━━━━━ INFORMATION PROVIDED

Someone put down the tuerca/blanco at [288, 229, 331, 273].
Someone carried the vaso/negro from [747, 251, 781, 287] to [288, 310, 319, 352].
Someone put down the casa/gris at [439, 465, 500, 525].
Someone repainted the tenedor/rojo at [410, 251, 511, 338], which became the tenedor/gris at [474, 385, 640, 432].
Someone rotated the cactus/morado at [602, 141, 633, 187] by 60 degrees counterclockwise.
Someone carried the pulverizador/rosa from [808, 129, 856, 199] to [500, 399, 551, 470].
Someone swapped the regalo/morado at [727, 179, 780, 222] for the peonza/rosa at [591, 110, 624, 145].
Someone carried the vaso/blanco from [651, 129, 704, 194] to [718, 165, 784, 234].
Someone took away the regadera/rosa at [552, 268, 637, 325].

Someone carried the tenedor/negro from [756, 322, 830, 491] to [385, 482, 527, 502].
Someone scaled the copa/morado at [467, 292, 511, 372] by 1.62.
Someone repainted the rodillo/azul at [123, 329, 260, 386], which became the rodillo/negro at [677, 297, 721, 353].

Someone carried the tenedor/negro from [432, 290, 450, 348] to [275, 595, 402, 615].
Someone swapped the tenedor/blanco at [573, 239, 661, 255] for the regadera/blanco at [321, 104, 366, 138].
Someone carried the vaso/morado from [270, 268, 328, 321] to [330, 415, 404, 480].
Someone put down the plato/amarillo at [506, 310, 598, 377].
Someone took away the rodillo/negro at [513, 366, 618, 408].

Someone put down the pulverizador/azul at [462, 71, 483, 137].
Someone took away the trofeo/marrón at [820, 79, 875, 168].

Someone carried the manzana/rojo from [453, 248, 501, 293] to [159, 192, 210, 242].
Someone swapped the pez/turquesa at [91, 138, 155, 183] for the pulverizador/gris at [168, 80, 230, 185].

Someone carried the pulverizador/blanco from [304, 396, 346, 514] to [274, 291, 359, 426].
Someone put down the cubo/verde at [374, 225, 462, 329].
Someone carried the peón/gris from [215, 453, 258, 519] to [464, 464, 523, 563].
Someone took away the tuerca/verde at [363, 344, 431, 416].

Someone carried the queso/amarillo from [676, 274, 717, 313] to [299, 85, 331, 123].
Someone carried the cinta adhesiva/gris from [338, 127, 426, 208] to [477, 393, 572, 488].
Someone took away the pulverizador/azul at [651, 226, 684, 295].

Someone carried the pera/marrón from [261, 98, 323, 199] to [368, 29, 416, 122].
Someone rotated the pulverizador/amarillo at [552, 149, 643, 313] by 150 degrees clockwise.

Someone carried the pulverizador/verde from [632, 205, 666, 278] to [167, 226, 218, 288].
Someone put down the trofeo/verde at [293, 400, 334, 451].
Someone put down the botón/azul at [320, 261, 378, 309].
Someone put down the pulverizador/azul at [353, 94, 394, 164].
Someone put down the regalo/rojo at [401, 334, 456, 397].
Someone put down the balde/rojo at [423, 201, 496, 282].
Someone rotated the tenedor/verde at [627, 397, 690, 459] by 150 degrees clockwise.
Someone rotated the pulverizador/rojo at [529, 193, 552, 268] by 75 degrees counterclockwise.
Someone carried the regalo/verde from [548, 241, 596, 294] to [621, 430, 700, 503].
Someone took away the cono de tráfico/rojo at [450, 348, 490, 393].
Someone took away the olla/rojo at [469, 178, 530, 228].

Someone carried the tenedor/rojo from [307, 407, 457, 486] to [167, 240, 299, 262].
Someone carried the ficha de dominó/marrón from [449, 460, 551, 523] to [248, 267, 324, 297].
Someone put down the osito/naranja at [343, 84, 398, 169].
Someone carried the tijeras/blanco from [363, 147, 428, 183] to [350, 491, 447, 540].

━━━━━━━━━━

• [TASK INSTRUCTIONS]
Print every line you see above, exactly as written.

• [RESULT OF THE TASK]
Someone put down the tuerca/blanco at [288, 229, 331, 273].
Someone carried the vaso/negro from [747, 251, 781, 287] to [288, 310, 319, 352].
Someone put down the casa/gris at [439, 465, 500, 525].
Someone repainted the tenedor/rojo at [410, 251, 511, 338], which became the tenedor/gris at [474, 385, 640, 432].
Someone rotated the cactus/morado at [602, 141, 633, 187] by 60 degrees counterclockwise.
Someone carried the pulverizador/rosa from [808, 129, 856, 199] to [500, 399, 551, 470].
Someone swapped the regalo/morado at [727, 179, 780, 222] for the peonza/rosa at [591, 110, 624, 145].
Someone carried the vaso/blanco from [651, 129, 704, 194] to [718, 165, 784, 234].
Someone took away the regadera/rosa at [552, 268, 637, 325].

Someone carried the tenedor/negro from [756, 322, 830, 491] to [385, 482, 527, 502].
Someone scaled the copa/morado at [467, 292, 511, 372] by 1.62.
Someone repainted the rodillo/azul at [123, 329, 260, 386], which became the rodillo/negro at [677, 297, 721, 353].

Someone carried the tenedor/negro from [432, 290, 450, 348] to [275, 595, 402, 615].
Someone swapped the tenedor/blanco at [573, 239, 661, 255] for the regadera/blanco at [321, 104, 366, 138].
Someone carried the vaso/morado from [270, 268, 328, 321] to [330, 415, 404, 480].
Someone put down the plato/amarillo at [506, 310, 598, 377].
Someone took away the rodillo/negro at [513, 366, 618, 408].

Someone put down the pulverizador/azul at [462, 71, 483, 137].
Someone took away the trofeo/marrón at [820, 79, 875, 168].

Someone carried the manzana/rojo from [453, 248, 501, 293] to [159, 192, 210, 242].
Someone swapped the pez/turquesa at [91, 138, 155, 183] for the pulverizador/gris at [168, 80, 230, 185].

Someone carried the pulverizador/blanco from [304, 396, 346, 514] to [274, 291, 359, 426].
Someone put down the cubo/verde at [374, 225, 462, 329].
Someone carried the peón/gris from [215, 453, 258, 519] to [464, 464, 523, 563].
Someone took away the tuerca/verde at [363, 344, 431, 416].

Someone carried the queso/amarillo from [676, 274, 717, 313] to [299, 85, 331, 123].
Someone carried the cinta adhesiva/gris from [338, 127, 426, 208] to [477, 393, 572, 488].
Someone took away the pulverizador/azul at [651, 226, 684, 295].

Someone carried the pera/marrón from [261, 98, 323, 199] to [368, 29, 416, 122].
Someone rotated the pulverizador/amarillo at [552, 149, 643, 313] by 150 degrees clockwise.

Someone carried the pulverizador/verde from [632, 205, 666, 278] to [167, 226, 218, 288].
Someone put down the trofeo/verde at [293, 400, 334, 451].
Someone put down the botón/azul at [320, 261, 378, 309].
Someone put down the pulverizador/azul at [353, 94, 394, 164].
Someone put down the regalo/rojo at [401, 334, 456, 397].
Someone put down the balde/rojo at [423, 201, 496, 282].
Someone rotated the tenedor/verde at [627, 397, 690, 459] by 150 degrees clockwise.
Someone rotated the pulverizador/rojo at [529, 193, 552, 268] by 75 degrees counterclockwise.
Someone carried the regalo/verde from [548, 241, 596, 294] to [621, 430, 700, 503].
Someone took away the cono de tráfico/rojo at [450, 348, 490, 393].
Someone took away the olla/rojo at [469, 178, 530, 228].

Someone carried the tenedor/rojo from [307, 407, 457, 486] to [167, 240, 299, 262].
Someone carried the ficha de dominó/marrón from [449, 460, 551, 523] to [248, 267, 324, 297].
Someone put down the osito/naranja at [343, 84, 398, 169].
Someone carried the tijeras/blanco from [363, 147, 428, 183] to [350, 491, 447, 540].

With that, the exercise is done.